**SET PROBLEM:** Collect all lines below with the string "label".

Extracted data entries
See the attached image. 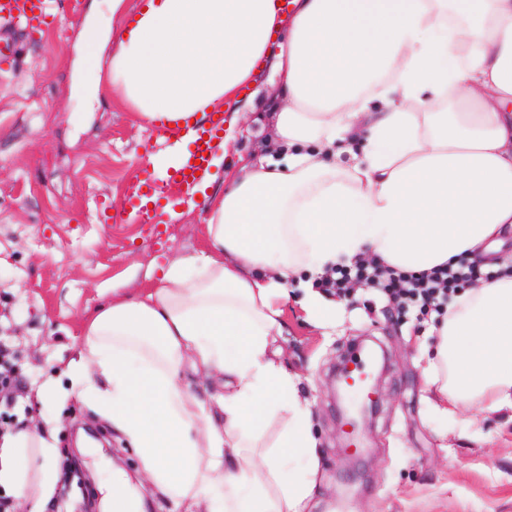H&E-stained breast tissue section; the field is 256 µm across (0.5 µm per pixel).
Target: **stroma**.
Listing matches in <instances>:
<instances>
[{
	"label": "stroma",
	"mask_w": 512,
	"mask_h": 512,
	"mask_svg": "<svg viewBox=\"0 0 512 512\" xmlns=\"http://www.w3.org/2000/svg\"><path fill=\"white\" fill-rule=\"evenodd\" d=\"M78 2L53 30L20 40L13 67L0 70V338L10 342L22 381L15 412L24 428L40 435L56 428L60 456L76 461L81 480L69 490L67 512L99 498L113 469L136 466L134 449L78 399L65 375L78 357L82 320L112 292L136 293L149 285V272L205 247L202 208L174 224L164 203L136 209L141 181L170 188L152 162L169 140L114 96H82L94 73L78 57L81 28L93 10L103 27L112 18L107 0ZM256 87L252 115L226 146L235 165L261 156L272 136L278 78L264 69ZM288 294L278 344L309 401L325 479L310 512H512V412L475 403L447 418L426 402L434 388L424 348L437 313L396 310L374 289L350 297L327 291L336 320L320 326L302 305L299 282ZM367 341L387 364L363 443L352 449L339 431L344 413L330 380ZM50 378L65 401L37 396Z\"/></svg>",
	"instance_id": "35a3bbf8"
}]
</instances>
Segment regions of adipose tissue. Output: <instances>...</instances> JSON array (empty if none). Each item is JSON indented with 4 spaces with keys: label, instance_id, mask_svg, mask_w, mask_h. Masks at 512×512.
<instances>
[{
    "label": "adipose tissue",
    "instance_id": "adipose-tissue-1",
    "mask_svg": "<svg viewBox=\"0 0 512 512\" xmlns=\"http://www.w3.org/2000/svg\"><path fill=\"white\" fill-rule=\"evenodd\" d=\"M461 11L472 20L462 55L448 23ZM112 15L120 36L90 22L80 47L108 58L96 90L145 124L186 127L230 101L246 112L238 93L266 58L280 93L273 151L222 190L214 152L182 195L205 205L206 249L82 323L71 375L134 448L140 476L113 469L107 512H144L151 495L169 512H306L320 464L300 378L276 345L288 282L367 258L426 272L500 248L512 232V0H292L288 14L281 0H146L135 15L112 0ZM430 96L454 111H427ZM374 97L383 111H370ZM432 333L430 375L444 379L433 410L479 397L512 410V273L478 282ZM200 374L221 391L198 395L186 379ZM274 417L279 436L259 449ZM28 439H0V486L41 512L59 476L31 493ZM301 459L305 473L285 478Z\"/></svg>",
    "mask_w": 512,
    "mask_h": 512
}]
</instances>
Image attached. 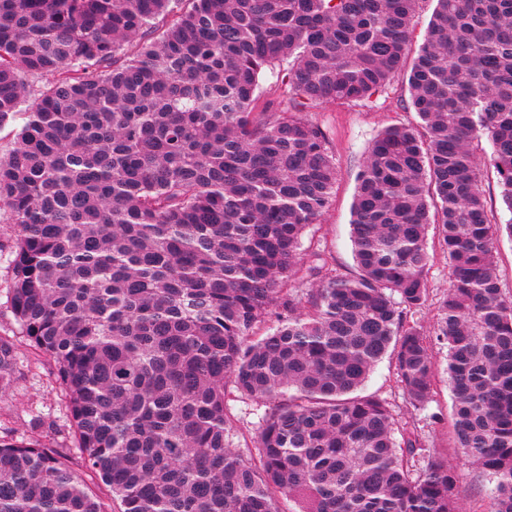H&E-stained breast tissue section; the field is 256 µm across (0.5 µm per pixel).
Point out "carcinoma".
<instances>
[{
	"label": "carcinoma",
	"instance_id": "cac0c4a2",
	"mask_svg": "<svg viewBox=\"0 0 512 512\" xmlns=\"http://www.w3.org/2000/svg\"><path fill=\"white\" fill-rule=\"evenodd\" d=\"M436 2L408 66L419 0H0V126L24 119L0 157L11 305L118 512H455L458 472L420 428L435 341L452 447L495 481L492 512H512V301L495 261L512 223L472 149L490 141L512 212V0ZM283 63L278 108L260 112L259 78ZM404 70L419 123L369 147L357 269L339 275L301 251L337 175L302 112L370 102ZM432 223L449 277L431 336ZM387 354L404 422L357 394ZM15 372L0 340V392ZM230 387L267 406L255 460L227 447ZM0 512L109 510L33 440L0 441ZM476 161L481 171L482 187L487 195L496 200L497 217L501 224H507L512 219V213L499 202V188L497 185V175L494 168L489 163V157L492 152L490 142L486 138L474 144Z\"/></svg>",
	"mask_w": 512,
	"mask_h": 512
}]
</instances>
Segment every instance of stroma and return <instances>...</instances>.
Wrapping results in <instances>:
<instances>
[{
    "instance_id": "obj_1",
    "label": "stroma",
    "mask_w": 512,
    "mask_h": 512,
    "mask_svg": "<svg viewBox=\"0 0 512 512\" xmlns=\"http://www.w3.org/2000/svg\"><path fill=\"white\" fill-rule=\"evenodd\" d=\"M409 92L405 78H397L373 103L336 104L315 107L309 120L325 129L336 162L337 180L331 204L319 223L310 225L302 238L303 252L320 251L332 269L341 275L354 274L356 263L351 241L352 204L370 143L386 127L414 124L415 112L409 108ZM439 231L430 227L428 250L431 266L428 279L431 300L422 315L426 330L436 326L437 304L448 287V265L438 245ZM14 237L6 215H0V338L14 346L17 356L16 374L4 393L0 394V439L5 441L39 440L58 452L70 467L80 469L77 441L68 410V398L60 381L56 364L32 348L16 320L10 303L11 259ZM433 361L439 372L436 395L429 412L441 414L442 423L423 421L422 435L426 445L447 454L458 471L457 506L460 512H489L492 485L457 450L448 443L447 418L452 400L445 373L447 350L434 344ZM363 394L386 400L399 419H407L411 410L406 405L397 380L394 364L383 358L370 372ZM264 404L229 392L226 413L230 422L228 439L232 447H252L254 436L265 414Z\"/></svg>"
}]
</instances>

**SOLVED PROBLEM:**
	"label": "stroma",
Segment regions of adipose tissue. Output: <instances>...</instances> JSON array (empty if none). Each item is JSON indented with 4 spaces with keys: label, instance_id, mask_svg, mask_w, mask_h. Masks at 512×512.
    "label": "adipose tissue",
	"label": "carcinoma",
    "label": "stroma",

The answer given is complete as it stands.